Every entry that follows needs to be repeated exactly.

--

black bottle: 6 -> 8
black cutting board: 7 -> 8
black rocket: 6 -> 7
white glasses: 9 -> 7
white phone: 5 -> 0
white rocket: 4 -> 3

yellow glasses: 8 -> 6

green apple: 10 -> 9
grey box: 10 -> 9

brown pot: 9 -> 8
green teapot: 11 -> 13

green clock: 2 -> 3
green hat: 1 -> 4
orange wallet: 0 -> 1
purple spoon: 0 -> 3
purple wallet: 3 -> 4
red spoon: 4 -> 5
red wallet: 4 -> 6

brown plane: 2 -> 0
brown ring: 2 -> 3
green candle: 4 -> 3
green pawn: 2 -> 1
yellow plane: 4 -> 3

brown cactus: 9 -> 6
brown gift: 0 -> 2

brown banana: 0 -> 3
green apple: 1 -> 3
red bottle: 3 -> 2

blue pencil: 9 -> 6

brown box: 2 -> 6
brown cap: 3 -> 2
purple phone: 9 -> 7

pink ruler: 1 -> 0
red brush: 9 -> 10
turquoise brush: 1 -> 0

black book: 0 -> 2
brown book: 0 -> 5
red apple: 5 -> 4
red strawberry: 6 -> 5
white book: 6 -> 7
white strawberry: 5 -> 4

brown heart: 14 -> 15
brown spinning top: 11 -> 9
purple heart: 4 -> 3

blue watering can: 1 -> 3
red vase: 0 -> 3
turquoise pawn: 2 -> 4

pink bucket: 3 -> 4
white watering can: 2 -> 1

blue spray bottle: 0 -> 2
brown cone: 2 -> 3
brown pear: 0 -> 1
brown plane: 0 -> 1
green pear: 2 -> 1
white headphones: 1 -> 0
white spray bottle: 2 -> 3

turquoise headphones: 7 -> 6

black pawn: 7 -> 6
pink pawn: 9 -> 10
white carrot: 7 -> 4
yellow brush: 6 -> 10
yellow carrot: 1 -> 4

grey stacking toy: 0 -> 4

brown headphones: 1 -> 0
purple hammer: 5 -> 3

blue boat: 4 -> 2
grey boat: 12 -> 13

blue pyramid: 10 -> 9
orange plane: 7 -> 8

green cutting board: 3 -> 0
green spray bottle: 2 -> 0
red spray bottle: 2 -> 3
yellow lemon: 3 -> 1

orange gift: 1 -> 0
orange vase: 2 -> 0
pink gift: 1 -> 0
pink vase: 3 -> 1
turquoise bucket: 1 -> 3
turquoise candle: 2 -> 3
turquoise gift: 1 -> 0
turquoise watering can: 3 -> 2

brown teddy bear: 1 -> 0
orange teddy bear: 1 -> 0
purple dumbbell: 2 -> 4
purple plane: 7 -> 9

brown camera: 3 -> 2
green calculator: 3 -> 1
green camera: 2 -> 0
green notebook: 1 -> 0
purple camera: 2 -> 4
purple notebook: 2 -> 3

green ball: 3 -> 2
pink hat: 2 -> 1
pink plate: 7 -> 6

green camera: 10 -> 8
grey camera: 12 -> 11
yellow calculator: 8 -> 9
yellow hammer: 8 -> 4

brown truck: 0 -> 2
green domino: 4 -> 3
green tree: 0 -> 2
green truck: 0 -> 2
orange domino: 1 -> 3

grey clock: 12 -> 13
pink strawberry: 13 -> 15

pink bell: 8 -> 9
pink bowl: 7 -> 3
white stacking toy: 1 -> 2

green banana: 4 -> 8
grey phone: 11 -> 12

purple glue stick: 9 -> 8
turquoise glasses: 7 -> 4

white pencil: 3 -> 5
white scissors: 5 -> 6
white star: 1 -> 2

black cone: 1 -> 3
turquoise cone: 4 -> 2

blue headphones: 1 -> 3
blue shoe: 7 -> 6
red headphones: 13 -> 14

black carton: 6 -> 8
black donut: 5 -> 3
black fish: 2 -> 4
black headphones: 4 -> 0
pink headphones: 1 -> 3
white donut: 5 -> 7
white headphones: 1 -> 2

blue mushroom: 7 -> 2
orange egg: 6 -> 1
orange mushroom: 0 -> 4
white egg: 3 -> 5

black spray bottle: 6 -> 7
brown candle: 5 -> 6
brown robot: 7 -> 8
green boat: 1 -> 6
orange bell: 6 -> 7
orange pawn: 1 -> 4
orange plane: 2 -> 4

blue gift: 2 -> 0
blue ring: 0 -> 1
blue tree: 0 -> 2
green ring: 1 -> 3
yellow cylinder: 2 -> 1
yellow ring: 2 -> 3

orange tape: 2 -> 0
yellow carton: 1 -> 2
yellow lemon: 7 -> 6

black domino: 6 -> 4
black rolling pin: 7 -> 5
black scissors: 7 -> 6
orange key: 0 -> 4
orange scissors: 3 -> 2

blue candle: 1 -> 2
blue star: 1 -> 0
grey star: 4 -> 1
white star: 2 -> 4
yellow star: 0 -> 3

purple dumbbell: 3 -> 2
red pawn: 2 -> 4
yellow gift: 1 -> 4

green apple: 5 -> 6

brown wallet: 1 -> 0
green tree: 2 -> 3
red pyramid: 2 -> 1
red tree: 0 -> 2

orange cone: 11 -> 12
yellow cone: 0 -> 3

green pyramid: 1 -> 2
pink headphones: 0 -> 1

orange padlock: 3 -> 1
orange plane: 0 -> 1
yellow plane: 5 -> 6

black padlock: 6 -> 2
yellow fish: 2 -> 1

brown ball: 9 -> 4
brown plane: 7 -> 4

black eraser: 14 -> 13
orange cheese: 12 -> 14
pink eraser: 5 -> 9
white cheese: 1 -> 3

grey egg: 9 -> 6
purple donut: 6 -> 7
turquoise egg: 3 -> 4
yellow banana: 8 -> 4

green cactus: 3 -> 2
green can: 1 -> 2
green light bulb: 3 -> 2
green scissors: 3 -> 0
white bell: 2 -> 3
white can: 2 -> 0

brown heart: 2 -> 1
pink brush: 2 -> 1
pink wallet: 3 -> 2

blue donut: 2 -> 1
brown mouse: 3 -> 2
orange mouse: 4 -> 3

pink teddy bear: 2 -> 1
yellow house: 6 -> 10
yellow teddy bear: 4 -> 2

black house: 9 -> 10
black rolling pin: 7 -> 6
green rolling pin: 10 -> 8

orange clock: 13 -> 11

--

● OUTPUT FOR THIS EXERCISE
black bottle: 6 -> 8
black cutting board: 7 -> 8
black rocket: 6 -> 7
white glasses: 9 -> 7
white phone: 5 -> 0
white rocket: 4 -> 3

yellow glasses: 8 -> 6

green apple: 10 -> 9
grey box: 10 -> 9

brown pot: 9 -> 8
green teapot: 11 -> 13

green clock: 2 -> 3
green hat: 1 -> 4
orange wallet: 0 -> 1
purple spoon: 0 -> 3
purple wallet: 3 -> 4
red spoon: 4 -> 5
red wallet: 4 -> 6

brown plane: 2 -> 0
brown ring: 2 -> 3
green candle: 4 -> 3
green pawn: 2 -> 1
yellow plane: 4 -> 3

brown cactus: 9 -> 6
brown gift: 0 -> 2

brown banana: 0 -> 3
green apple: 1 -> 3
red bottle: 3 -> 2

blue pencil: 9 -> 6

brown box: 2 -> 6
brown cap: 3 -> 2
purple phone: 9 -> 7

pink ruler: 1 -> 0
red brush: 9 -> 10
turquoise brush: 1 -> 0

black book: 0 -> 2
brown book: 0 -> 5
red apple: 5 -> 4
red strawberry: 6 -> 5
white book: 6 -> 7
white strawberry: 5 -> 4

brown heart: 14 -> 15
brown spinning top: 11 -> 9
purple heart: 4 -> 3

blue watering can: 1 -> 3
red vase: 0 -> 3
turquoise pawn: 2 -> 4

pink bucket: 3 -> 4
white watering can: 2 -> 1

blue spray bottle: 0 -> 2
brown cone: 2 -> 3
brown pear: 0 -> 1
brown plane: 0 -> 1
green pear: 2 -> 1
white headphones: 1 -> 0
white spray bottle: 2 -> 3

turquoise headphones: 7 -> 6

black pawn: 7 -> 6
pink pawn: 9 -> 10
white carrot: 7 -> 4
yellow brush: 6 -> 10
yellow carrot: 1 -> 4

grey stacking toy: 0 -> 4

brown headphones: 1 -> 0
purple hammer: 5 -> 3

blue boat: 4 -> 2
grey boat: 12 -> 13

blue pyramid: 10 -> 9
orange plane: 7 -> 8

green cutting board: 3 -> 0
green spray bottle: 2 -> 0
red spray bottle: 2 -> 3
yellow lemon: 3 -> 1

orange gift: 1 -> 0
orange vase: 2 -> 0
pink gift: 1 -> 0
pink vase: 3 -> 1
turquoise bucket: 1 -> 3
turquoise candle: 2 -> 3
turquoise gift: 1 -> 0
turquoise watering can: 3 -> 2

brown teddy bear: 1 -> 0
orange teddy bear: 1 -> 0
purple dumbbell: 2 -> 4
purple plane: 7 -> 9

brown camera: 3 -> 2
green calculator: 3 -> 1
green camera: 2 -> 0
green notebook: 1 -> 0
purple camera: 2 -> 4
purple notebook: 2 -> 3

green ball: 3 -> 2
pink hat: 2 -> 1
pink plate: 7 -> 6

green camera: 10 -> 8
grey camera: 12 -> 11
yellow calculator: 8 -> 9
yellow hammer: 8 -> 4

brown truck: 0 -> 2
green domino: 4 -> 3
green tree: 0 -> 2
green truck: 0 -> 2
orange domino: 1 -> 3

grey clock: 12 -> 13
pink strawberry: 13 -> 15

pink bell: 8 -> 9
pink bowl: 7 -> 3
white stacking toy: 1 -> 2

green banana: 4 -> 8
grey phone: 11 -> 12

purple glue stick: 9 -> 8
turquoise glasses: 7 -> 4

white pencil: 3 -> 5
white scissors: 5 -> 6
white star: 1 -> 2

black cone: 1 -> 3
turquoise cone: 4 -> 2

blue headphones: 1 -> 3
blue shoe: 7 -> 6
red headphones: 13 -> 14

black carton: 6 -> 8
black donut: 5 -> 3
black fish: 2 -> 4
black headphones: 4 -> 0
pink headphones: 1 -> 3
white donut: 5 -> 7
white headphones: 1 -> 2

blue mushroom: 7 -> 2
orange egg: 6 -> 1
orange mushroom: 0 -> 4
white egg: 3 -> 5

black spray bottle: 6 -> 7
brown candle: 5 -> 6
brown robot: 7 -> 8
green boat: 1 -> 6
orange bell: 6 -> 7
orange pawn: 1 -> 4
orange plane: 2 -> 4

blue gift: 2 -> 0
blue ring: 0 -> 1
blue tree: 0 -> 2
green ring: 1 -> 3
yellow cylinder: 2 -> 1
yellow ring: 2 -> 3

orange tape: 2 -> 0
yellow carton: 1 -> 2
yellow lemon: 7 -> 6

black domino: 6 -> 4
black rolling pin: 7 -> 5
black scissors: 7 -> 6
orange key: 0 -> 4
orange scissors: 3 -> 2

blue candle: 1 -> 2
blue star: 1 -> 0
grey star: 4 -> 1
white star: 2 -> 4
yellow star: 0 -> 3

purple dumbbell: 3 -> 2
red pawn: 2 -> 4
yellow gift: 1 -> 4

green apple: 5 -> 6

brown wallet: 1 -> 0
green tree: 2 -> 3
red pyramid: 2 -> 1
red tree: 0 -> 2

orange cone: 11 -> 12
yellow cone: 0 -> 3

green pyramid: 1 -> 2
pink headphones: 0 -> 1

orange padlock: 3 -> 1
orange plane: 0 -> 1
yellow plane: 5 -> 6

black padlock: 6 -> 2
yellow fish: 2 -> 1

brown ball: 9 -> 4
brown plane: 7 -> 4

black eraser: 14 -> 13
orange cheese: 12 -> 14
pink eraser: 5 -> 9
white cheese: 1 -> 3

grey egg: 9 -> 6
purple donut: 6 -> 7
turquoise egg: 3 -> 4
yellow banana: 8 -> 4

green cactus: 3 -> 2
green can: 1 -> 2
green light bulb: 3 -> 2
green scissors: 3 -> 0
white bell: 2 -> 3
white can: 2 -> 0

brown heart: 2 -> 1
pink brush: 2 -> 1
pink wallet: 3 -> 2

blue donut: 2 -> 1
brown mouse: 3 -> 2
orange mouse: 4 -> 3

pink teddy bear: 2 -> 1
yellow house: 6 -> 10
yellow teddy bear: 4 -> 2

black house: 9 -> 10
black rolling pin: 7 -> 6
green rolling pin: 10 -> 8

orange clock: 13 -> 11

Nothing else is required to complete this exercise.